» **Records supplied**:

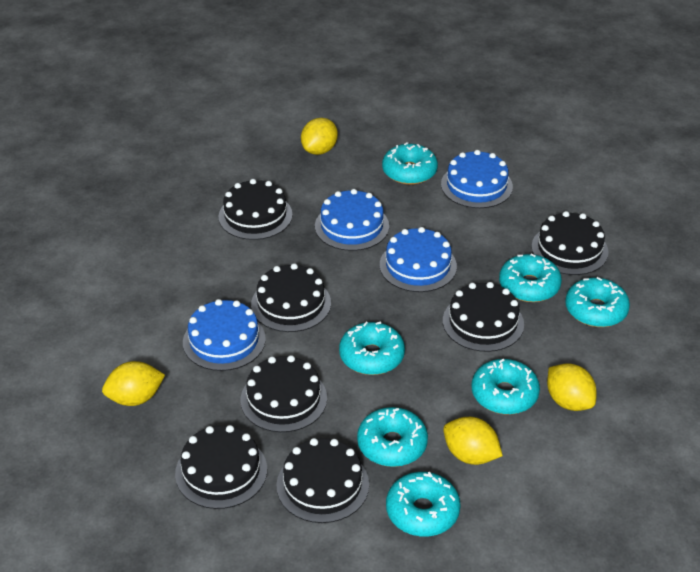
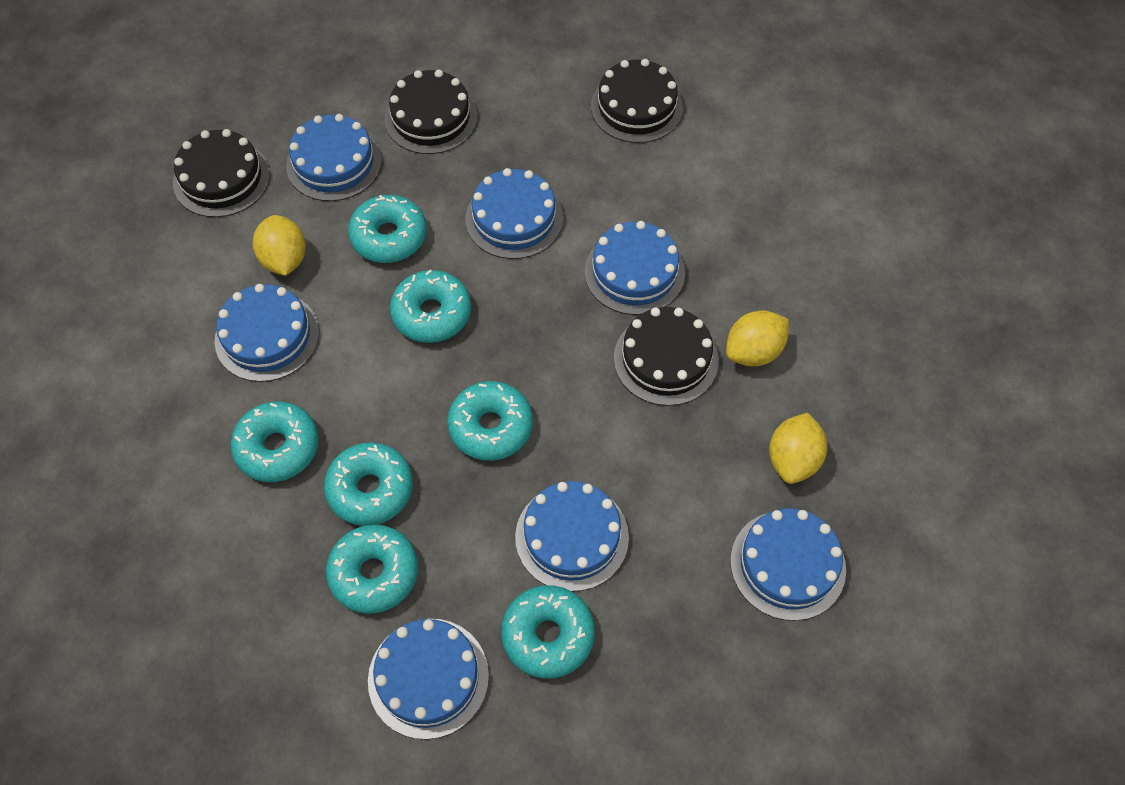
black cake: 7 -> 4
blue cake: 4 -> 7
yellow lemon: 4 -> 3

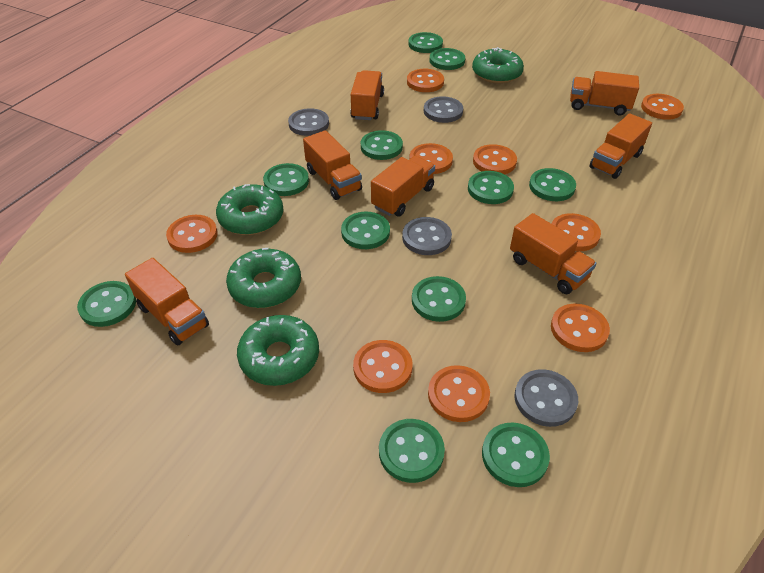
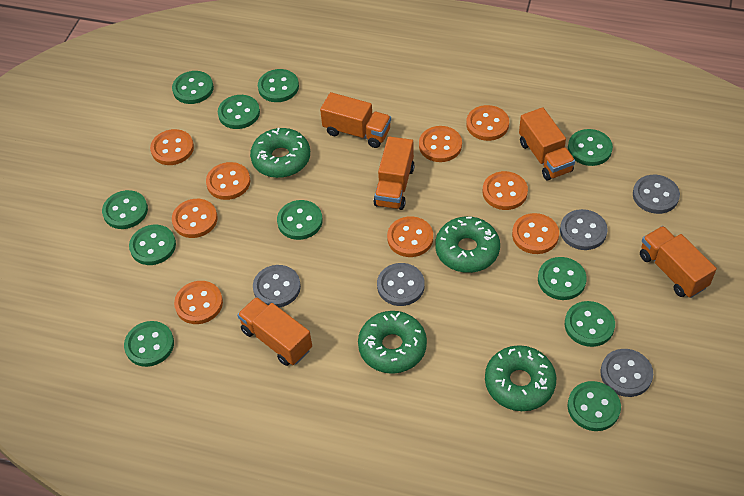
grey button: 4 -> 5
orange truck: 7 -> 5

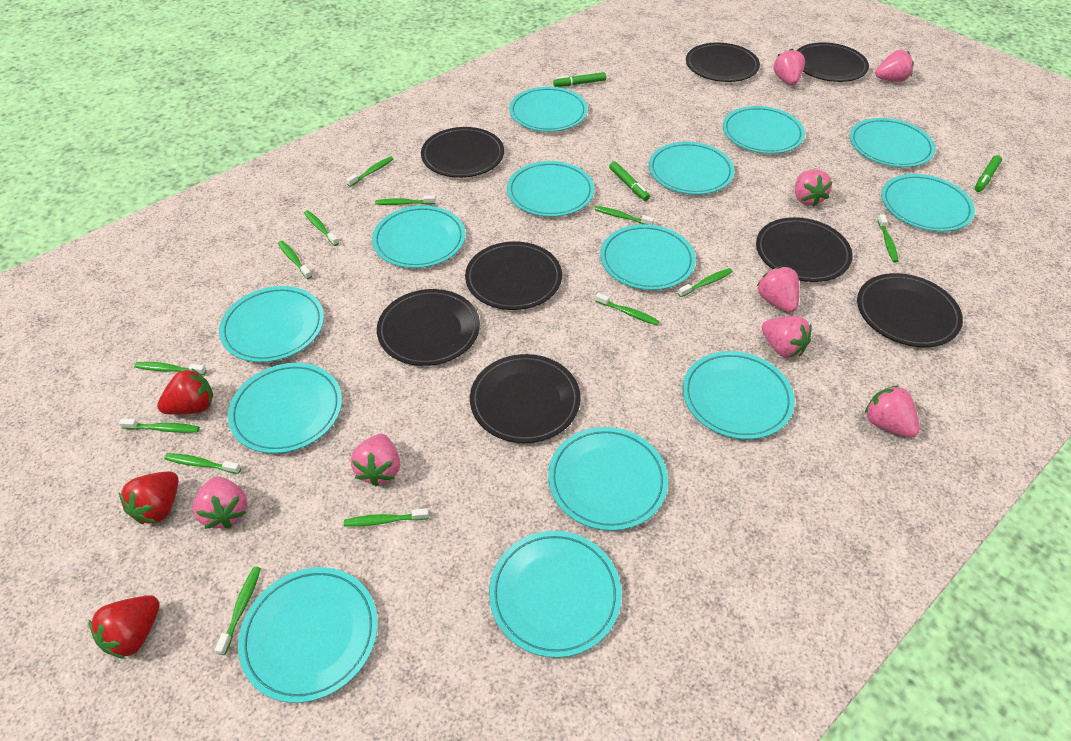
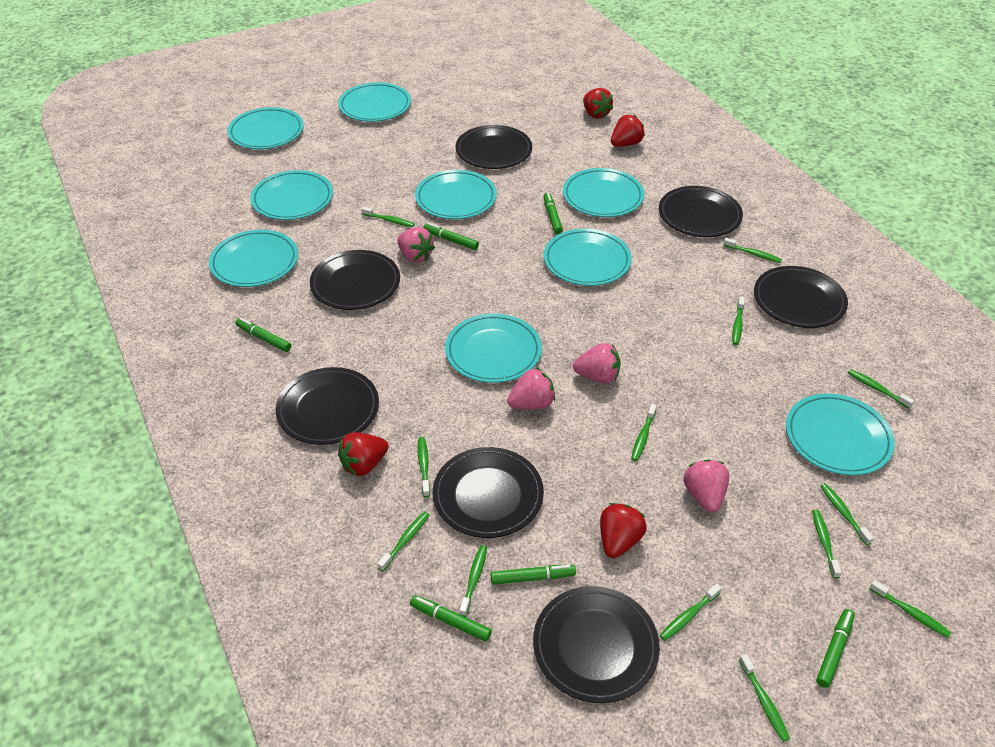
black plate: 8 -> 7
green marker: 3 -> 6
pink strawberry: 8 -> 4
red strawberry: 3 -> 4
turquoise plate: 14 -> 9

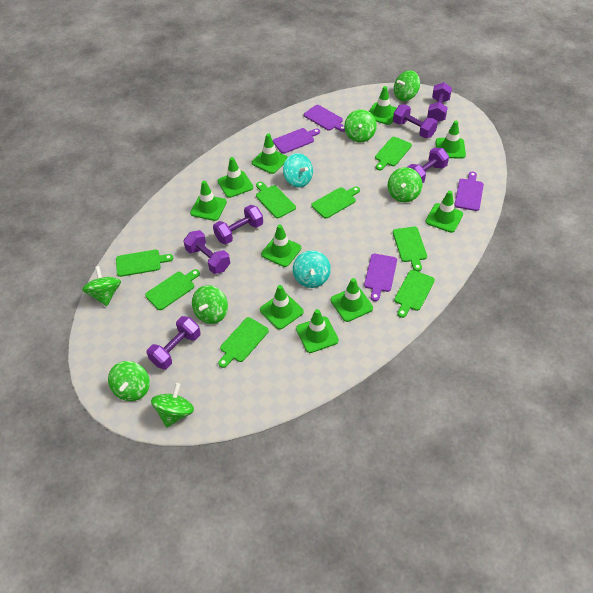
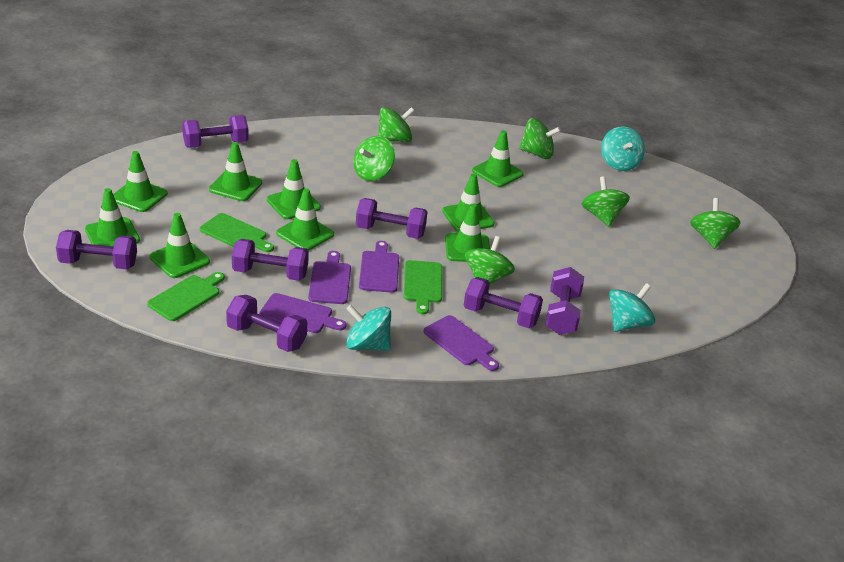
green cutting board: 8 -> 3
green spinning top: 7 -> 6
green traffic cone: 10 -> 9
purple dumbbell: 6 -> 7
turquoise spinning top: 2 -> 3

» **Exercise**:
Check each line above for the word "turquoise" and copy the ones that have it.

» **Response area**:
turquoise plate: 14 -> 9
turquoise spinning top: 2 -> 3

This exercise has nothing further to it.